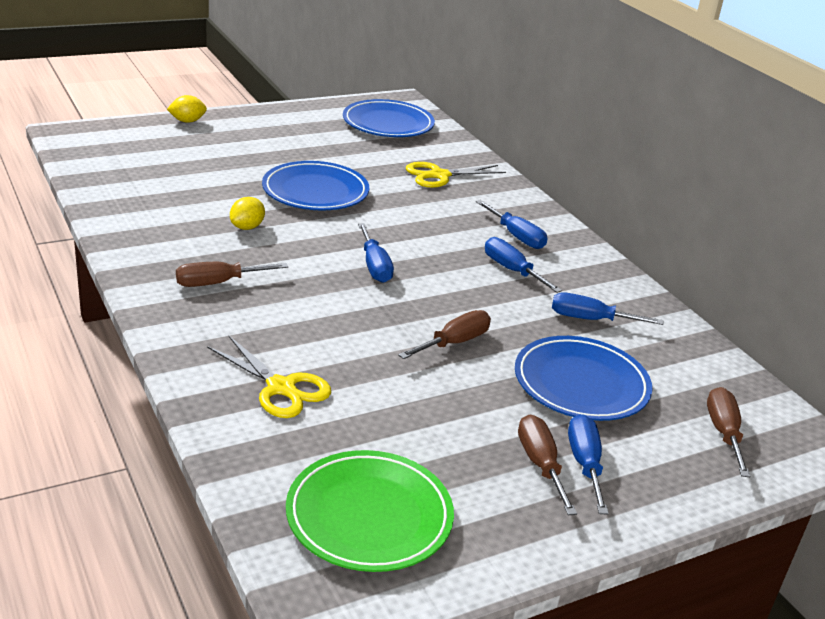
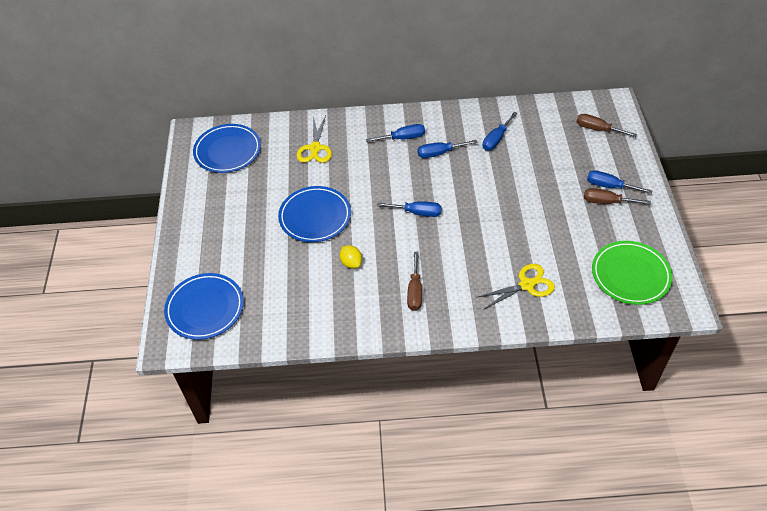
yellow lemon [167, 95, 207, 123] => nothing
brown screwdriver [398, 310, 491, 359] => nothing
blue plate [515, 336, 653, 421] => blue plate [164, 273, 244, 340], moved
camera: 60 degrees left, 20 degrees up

→ What to produce: Once the pictures are set aside, the remaining data must be transcribed exactly.

→ Task response:
yellow lemon [167, 95, 207, 123] => nothing
brown screwdriver [398, 310, 491, 359] => nothing
blue plate [515, 336, 653, 421] => blue plate [164, 273, 244, 340], moved
camera: 60 degrees left, 20 degrees up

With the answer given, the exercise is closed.